§ **Aim of the exercise**
Line by line, return the data exactly as shown.

§ **Exercise materials**

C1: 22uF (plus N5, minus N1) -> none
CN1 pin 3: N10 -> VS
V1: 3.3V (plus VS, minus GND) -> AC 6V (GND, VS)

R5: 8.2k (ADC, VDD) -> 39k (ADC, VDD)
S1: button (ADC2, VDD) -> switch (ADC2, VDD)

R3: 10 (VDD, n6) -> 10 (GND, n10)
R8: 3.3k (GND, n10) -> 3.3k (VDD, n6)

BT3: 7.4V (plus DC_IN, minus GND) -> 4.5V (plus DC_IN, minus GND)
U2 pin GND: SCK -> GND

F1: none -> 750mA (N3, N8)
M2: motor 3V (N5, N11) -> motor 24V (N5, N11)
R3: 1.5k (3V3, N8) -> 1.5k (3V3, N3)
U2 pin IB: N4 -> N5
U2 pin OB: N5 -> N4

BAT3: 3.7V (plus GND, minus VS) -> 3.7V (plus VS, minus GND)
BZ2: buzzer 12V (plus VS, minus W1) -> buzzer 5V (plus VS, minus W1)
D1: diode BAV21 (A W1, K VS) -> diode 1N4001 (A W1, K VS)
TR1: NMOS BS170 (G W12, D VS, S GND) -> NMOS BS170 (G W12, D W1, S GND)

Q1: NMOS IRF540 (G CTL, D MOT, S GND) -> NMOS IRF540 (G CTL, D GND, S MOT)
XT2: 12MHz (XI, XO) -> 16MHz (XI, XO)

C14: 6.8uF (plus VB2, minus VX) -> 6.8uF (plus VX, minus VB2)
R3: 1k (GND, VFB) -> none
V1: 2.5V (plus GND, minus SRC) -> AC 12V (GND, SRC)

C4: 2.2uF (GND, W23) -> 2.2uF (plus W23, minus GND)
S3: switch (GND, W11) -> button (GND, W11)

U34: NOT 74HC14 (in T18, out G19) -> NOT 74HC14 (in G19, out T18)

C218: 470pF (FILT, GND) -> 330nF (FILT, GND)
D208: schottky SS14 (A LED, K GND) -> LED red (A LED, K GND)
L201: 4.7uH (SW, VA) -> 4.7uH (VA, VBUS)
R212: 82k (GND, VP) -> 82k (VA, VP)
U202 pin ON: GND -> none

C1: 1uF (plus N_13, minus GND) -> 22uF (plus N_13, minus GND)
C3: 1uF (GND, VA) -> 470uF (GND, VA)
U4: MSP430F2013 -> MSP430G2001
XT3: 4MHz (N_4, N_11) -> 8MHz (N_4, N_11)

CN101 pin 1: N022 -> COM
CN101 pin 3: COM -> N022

§ **Solution for this exercise**
C1: 22uF (plus N5, minus N1) -> none
CN1 pin 3: N10 -> VS
V1: 3.3V (plus VS, minus GND) -> AC 6V (GND, VS)

R5: 8.2k (ADC, VDD) -> 39k (ADC, VDD)
S1: button (ADC2, VDD) -> switch (ADC2, VDD)

R3: 10 (VDD, n6) -> 10 (GND, n10)
R8: 3.3k (GND, n10) -> 3.3k (VDD, n6)

BT3: 7.4V (plus DC_IN, minus GND) -> 4.5V (plus DC_IN, minus GND)
U2 pin GND: SCK -> GND

F1: none -> 750mA (N3, N8)
M2: motor 3V (N5, N11) -> motor 24V (N5, N11)
R3: 1.5k (3V3, N8) -> 1.5k (3V3, N3)
U2 pin IB: N4 -> N5
U2 pin OB: N5 -> N4

BAT3: 3.7V (plus GND, minus VS) -> 3.7V (plus VS, minus GND)
BZ2: buzzer 12V (plus VS, minus W1) -> buzzer 5V (plus VS, minus W1)
D1: diode BAV21 (A W1, K VS) -> diode 1N4001 (A W1, K VS)
TR1: NMOS BS170 (G W12, D VS, S GND) -> NMOS BS170 (G W12, D W1, S GND)

Q1: NMOS IRF540 (G CTL, D MOT, S GND) -> NMOS IRF540 (G CTL, D GND, S MOT)
XT2: 12MHz (XI, XO) -> 16MHz (XI, XO)

C14: 6.8uF (plus VB2, minus VX) -> 6.8uF (plus VX, minus VB2)
R3: 1k (GND, VFB) -> none
V1: 2.5V (plus GND, minus SRC) -> AC 12V (GND, SRC)

C4: 2.2uF (GND, W23) -> 2.2uF (plus W23, minus GND)
S3: switch (GND, W11) -> button (GND, W11)

U34: NOT 74HC14 (in T18, out G19) -> NOT 74HC14 (in G19, out T18)

C218: 470pF (FILT, GND) -> 330nF (FILT, GND)
D208: schottky SS14 (A LED, K GND) -> LED red (A LED, K GND)
L201: 4.7uH (SW, VA) -> 4.7uH (VA, VBUS)
R212: 82k (GND, VP) -> 82k (VA, VP)
U202 pin ON: GND -> none

C1: 1uF (plus N_13, minus GND) -> 22uF (plus N_13, minus GND)
C3: 1uF (GND, VA) -> 470uF (GND, VA)
U4: MSP430F2013 -> MSP430G2001
XT3: 4MHz (N_4, N_11) -> 8MHz (N_4, N_11)

CN101 pin 1: N022 -> COM
CN101 pin 3: COM -> N022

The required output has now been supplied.